#### Dataset ####

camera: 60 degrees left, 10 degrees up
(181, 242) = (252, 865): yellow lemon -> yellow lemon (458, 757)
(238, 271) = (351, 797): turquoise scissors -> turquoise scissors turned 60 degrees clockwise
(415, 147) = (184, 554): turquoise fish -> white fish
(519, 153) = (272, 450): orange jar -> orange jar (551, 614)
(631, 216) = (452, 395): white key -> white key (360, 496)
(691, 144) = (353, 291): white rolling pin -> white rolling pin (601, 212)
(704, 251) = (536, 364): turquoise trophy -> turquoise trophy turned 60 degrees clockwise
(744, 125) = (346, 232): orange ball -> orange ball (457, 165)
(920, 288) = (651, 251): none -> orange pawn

####
#### Dataset ####

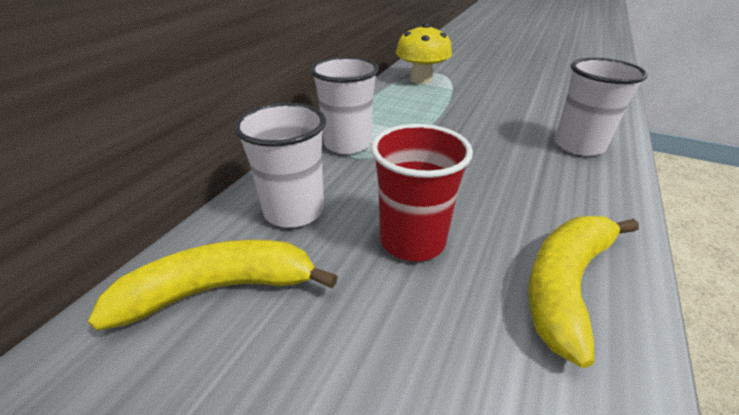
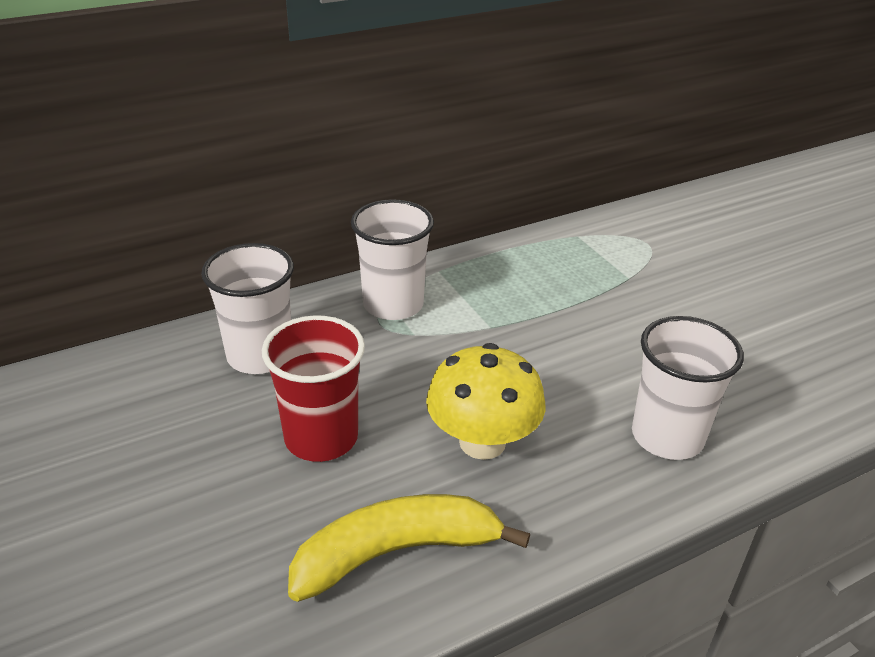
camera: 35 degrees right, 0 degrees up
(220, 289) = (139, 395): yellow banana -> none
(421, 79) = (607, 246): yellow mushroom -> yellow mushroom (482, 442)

####
#### Dataset ####

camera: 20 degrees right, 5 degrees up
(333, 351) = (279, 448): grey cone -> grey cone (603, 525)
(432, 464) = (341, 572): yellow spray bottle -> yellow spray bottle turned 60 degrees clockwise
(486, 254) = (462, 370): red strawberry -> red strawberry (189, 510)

####

### [Task description]
With "turned" as the string to match, show every line of the entries above that has it.

### [Solution to the problem]
(238, 271) = (351, 797): turquoise scissors -> turquoise scissors turned 60 degrees clockwise
(704, 251) = (536, 364): turquoise trophy -> turquoise trophy turned 60 degrees clockwise
(432, 464) = (341, 572): yellow spray bottle -> yellow spray bottle turned 60 degrees clockwise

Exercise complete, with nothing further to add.